TRY IT
A single stretch of the material below is to be transcribed exactly, starting at the line with "(538, 384) = (202, 233): purple vase -> none" and ending after the line with "(1008, 235) = (452, 507): turquoise".

DATASET
Segment Open
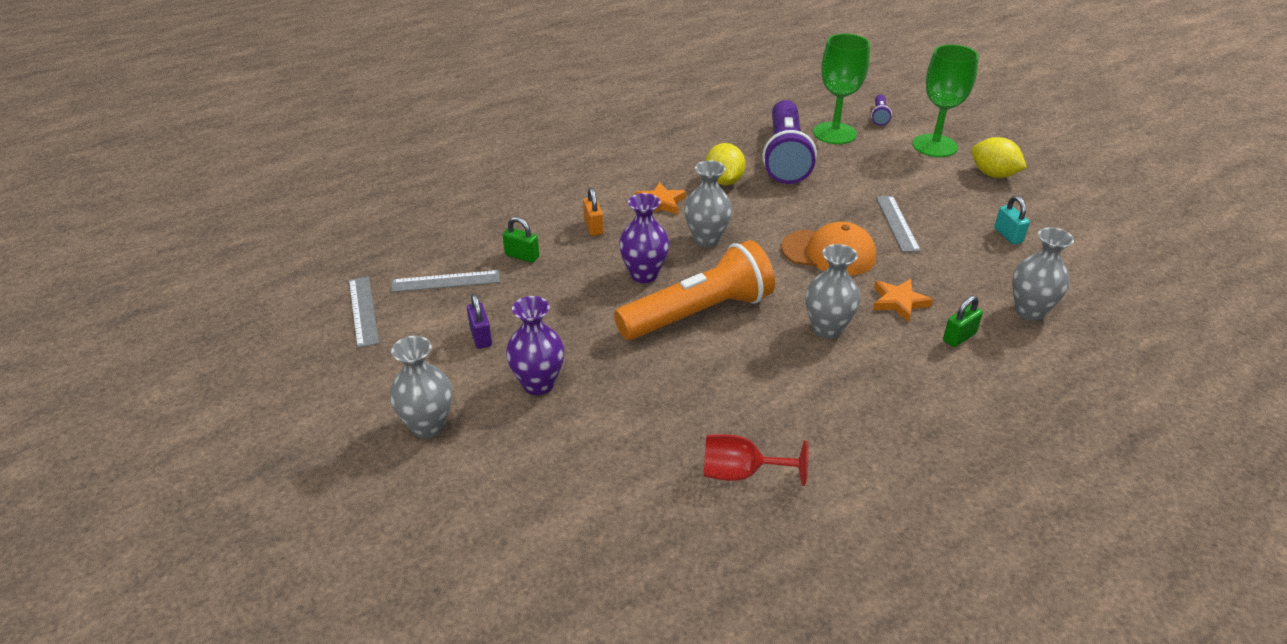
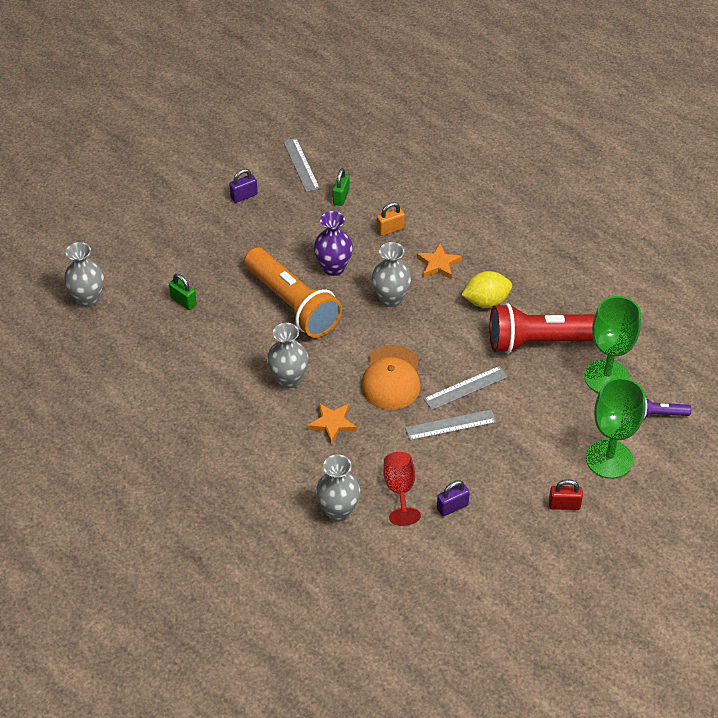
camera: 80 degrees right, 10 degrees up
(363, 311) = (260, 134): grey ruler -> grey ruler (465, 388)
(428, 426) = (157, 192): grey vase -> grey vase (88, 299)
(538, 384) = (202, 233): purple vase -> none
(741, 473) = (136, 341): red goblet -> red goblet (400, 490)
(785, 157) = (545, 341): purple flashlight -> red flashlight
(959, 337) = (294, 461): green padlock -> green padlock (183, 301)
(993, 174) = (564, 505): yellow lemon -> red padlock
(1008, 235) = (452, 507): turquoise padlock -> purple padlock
Segment Closed
Segment Open
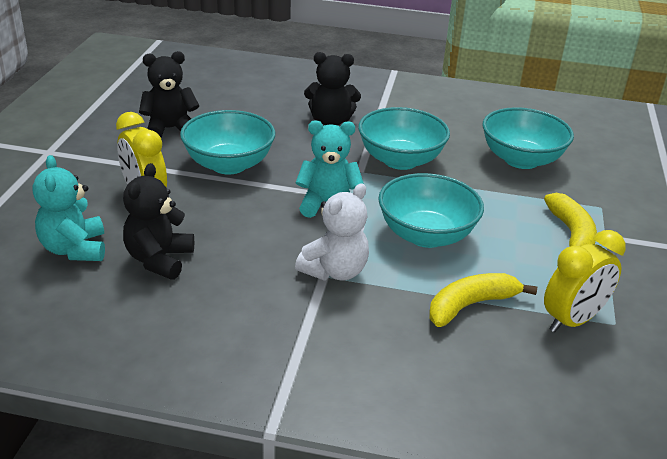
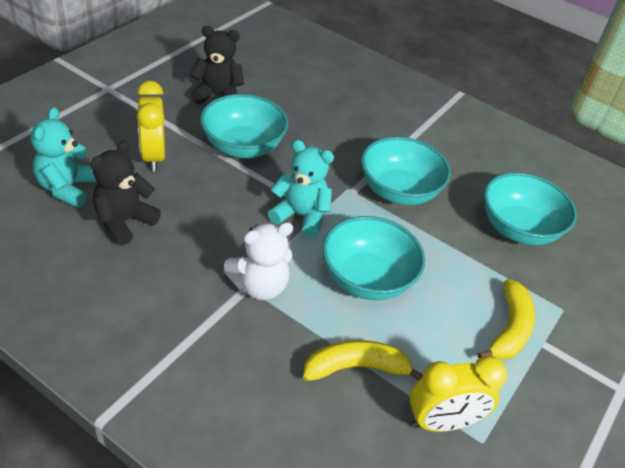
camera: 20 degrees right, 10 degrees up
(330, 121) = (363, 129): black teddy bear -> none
Segment Closed
WRITTEN RESPONSE
(538, 384) = (202, 233): purple vase -> none
(741, 473) = (136, 341): red goblet -> red goblet (400, 490)
(785, 157) = (545, 341): purple flashlight -> red flashlight
(959, 337) = (294, 461): green padlock -> green padlock (183, 301)
(993, 174) = (564, 505): yellow lemon -> red padlock
(1008, 235) = (452, 507): turquoise padlock -> purple padlock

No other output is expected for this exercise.